[REQUIRED ACTION] The job is to output each record exactly as it stands, pictures excluded.

[ENTRIES PROVIDED]
========

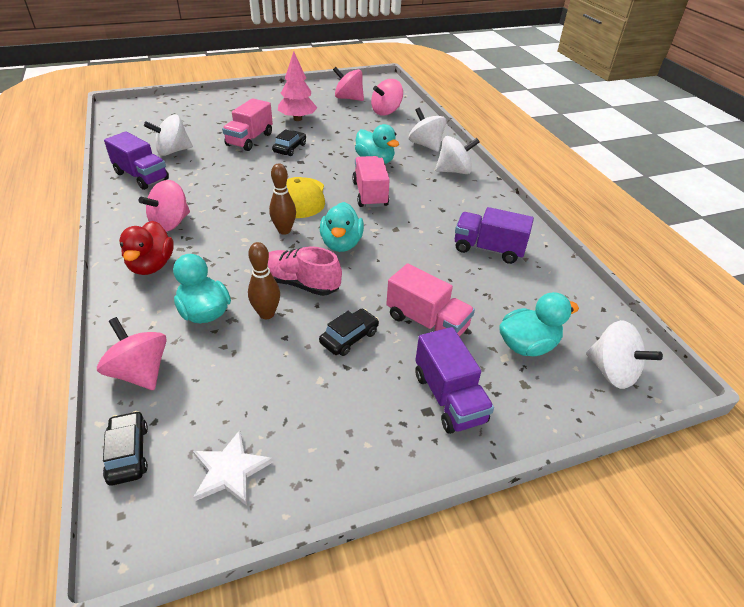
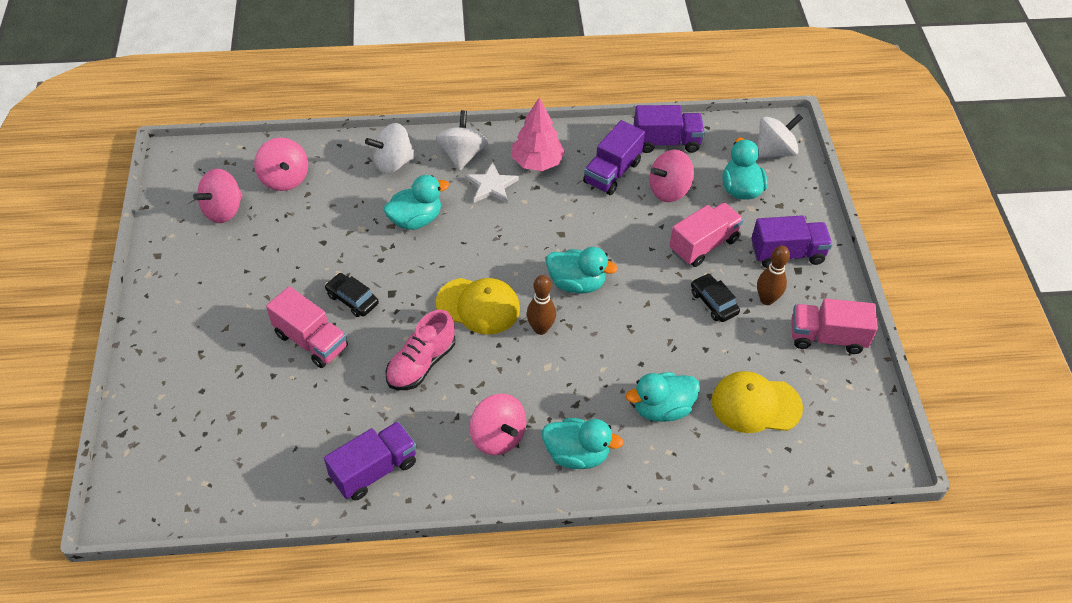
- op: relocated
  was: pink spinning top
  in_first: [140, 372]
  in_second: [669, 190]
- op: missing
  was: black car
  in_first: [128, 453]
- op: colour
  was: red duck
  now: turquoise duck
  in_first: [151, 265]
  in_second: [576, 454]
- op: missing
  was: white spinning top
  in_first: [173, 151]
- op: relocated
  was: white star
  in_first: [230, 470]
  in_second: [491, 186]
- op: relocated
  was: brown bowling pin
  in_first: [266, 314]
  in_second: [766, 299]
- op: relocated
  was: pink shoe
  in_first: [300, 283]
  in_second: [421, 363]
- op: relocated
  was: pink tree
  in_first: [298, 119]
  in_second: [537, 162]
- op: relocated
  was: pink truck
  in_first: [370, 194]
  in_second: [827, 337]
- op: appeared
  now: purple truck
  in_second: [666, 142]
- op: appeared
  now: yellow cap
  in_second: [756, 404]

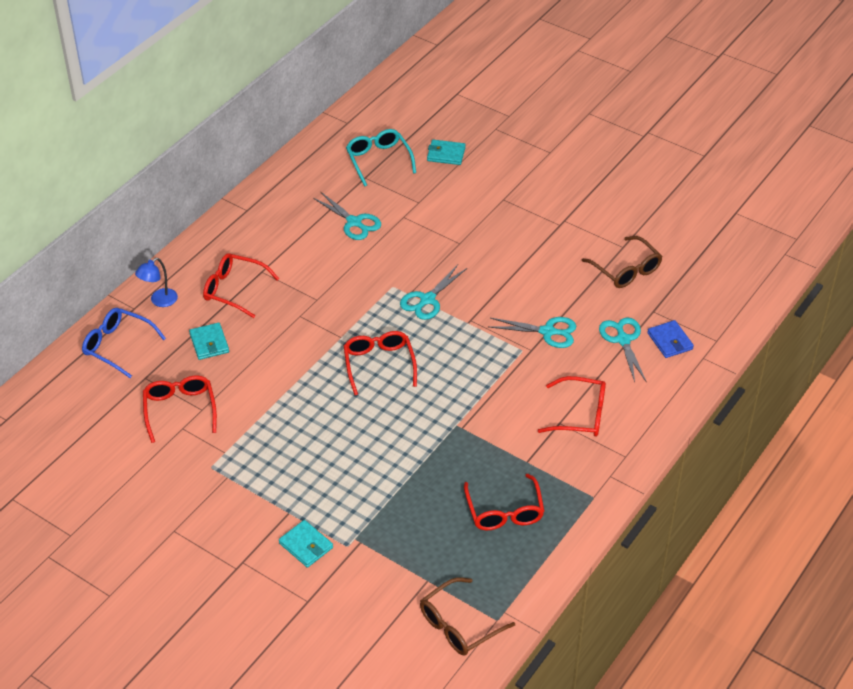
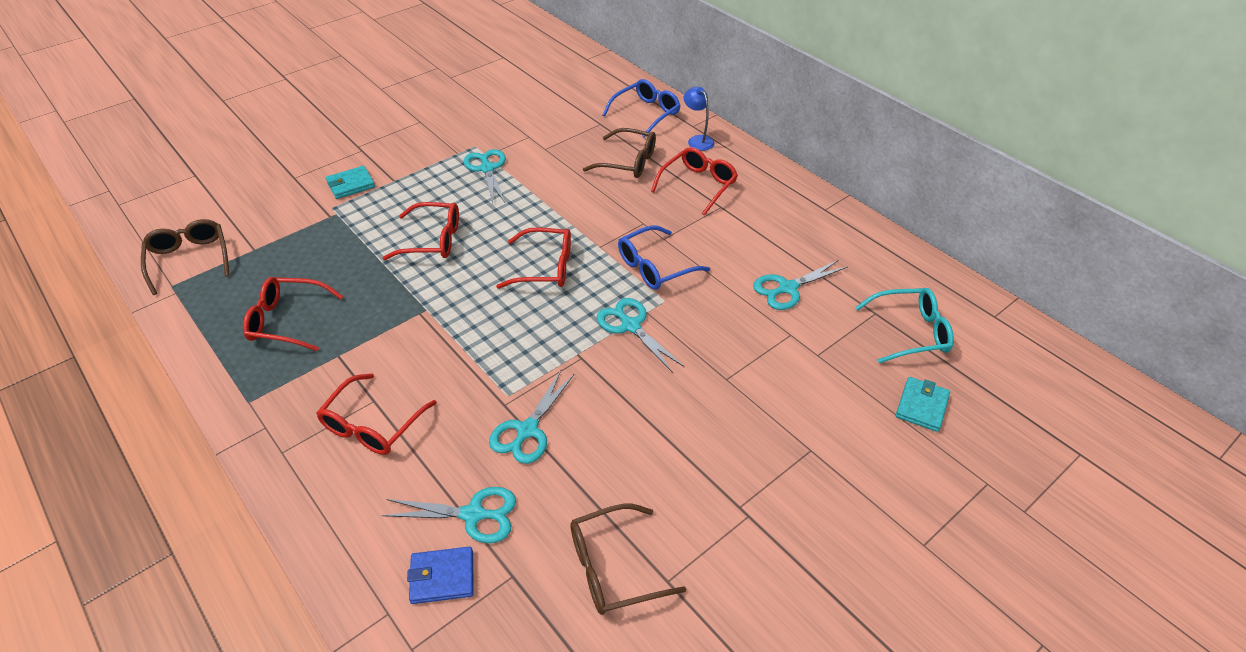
- op: relocated
  was: red glasses
  in_first: [180, 410]
  in_second: [432, 240]
- op: exchanged
  was: turquoise wallet
  now: brown glasses
  in_first: [209, 343]
  in_second: [628, 162]
- op: appeared
  now: turquoise scissors
  in_second: [487, 169]
- op: appeared
  now: blue glasses
  in_second: [655, 267]

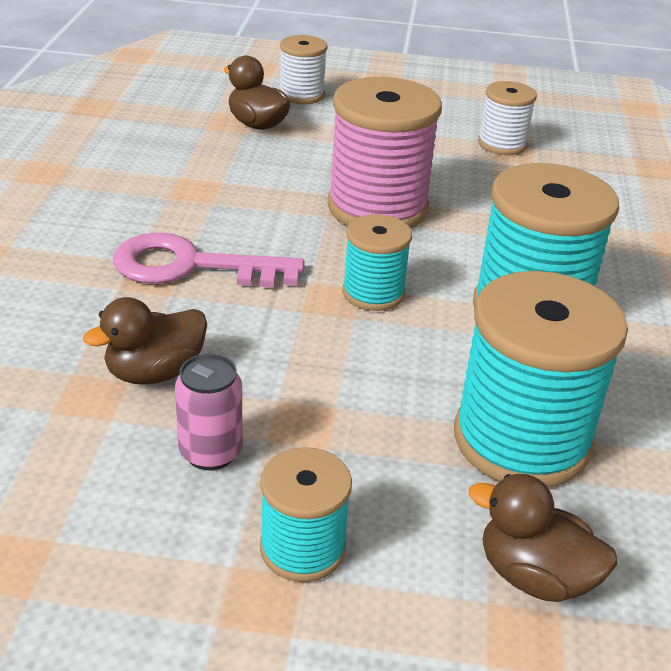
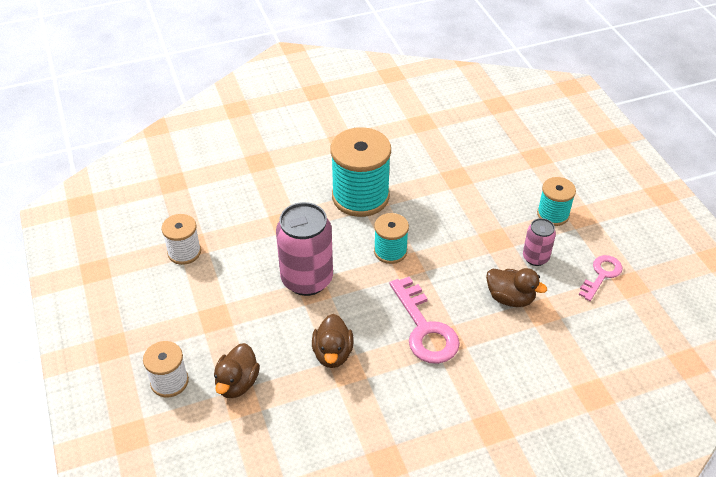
- op: exchanged
  was: pink spool
  now: pink can
  in_first: [377, 208]
  in_second: [307, 279]
- op: missing
  was: turquoise spool
  in_first: [521, 440]
- op: relocated
  was: brown duck
  in_first: [534, 576]
  in_second: [333, 354]
- op: appeared
  now: pink key
  in_second: [601, 275]

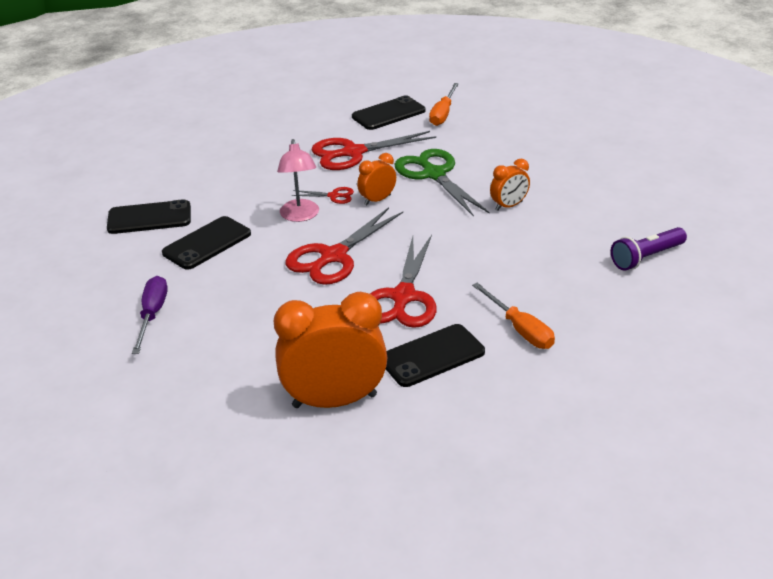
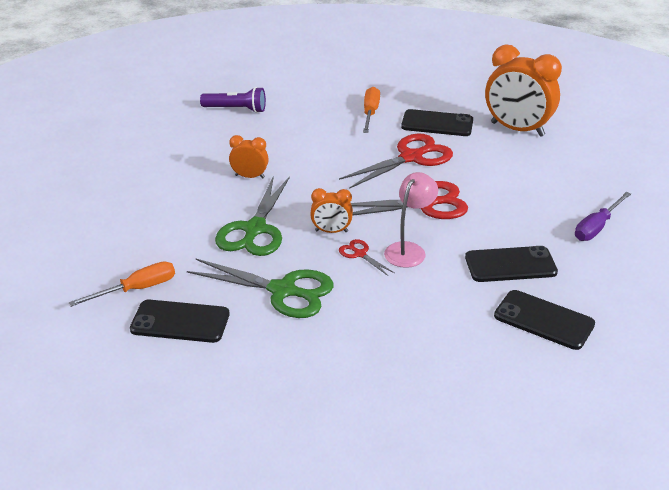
- op: colour
  was: red scissors
  now: green scissors
  in_first: [353, 153]
  in_second: [283, 291]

========

[RESULT OF THIS TASK]
- op: relocated
  was: pink spinning top
  in_first: [140, 372]
  in_second: [669, 190]
- op: missing
  was: black car
  in_first: [128, 453]
- op: colour
  was: red duck
  now: turquoise duck
  in_first: [151, 265]
  in_second: [576, 454]
- op: missing
  was: white spinning top
  in_first: [173, 151]
- op: relocated
  was: white star
  in_first: [230, 470]
  in_second: [491, 186]
- op: relocated
  was: brown bowling pin
  in_first: [266, 314]
  in_second: [766, 299]
- op: relocated
  was: pink shoe
  in_first: [300, 283]
  in_second: [421, 363]
- op: relocated
  was: pink tree
  in_first: [298, 119]
  in_second: [537, 162]
- op: relocated
  was: pink truck
  in_first: [370, 194]
  in_second: [827, 337]
- op: appeared
  now: purple truck
  in_second: [666, 142]
- op: appeared
  now: yellow cap
  in_second: [756, 404]

- op: relocated
  was: red glasses
  in_first: [180, 410]
  in_second: [432, 240]
- op: exchanged
  was: turquoise wallet
  now: brown glasses
  in_first: [209, 343]
  in_second: [628, 162]
- op: appeared
  now: turquoise scissors
  in_second: [487, 169]
- op: appeared
  now: blue glasses
  in_second: [655, 267]

- op: exchanged
  was: pink spool
  now: pink can
  in_first: [377, 208]
  in_second: [307, 279]
- op: missing
  was: turquoise spool
  in_first: [521, 440]
- op: relocated
  was: brown duck
  in_first: [534, 576]
  in_second: [333, 354]
- op: appeared
  now: pink key
  in_second: [601, 275]

- op: colour
  was: red scissors
  now: green scissors
  in_first: [353, 153]
  in_second: [283, 291]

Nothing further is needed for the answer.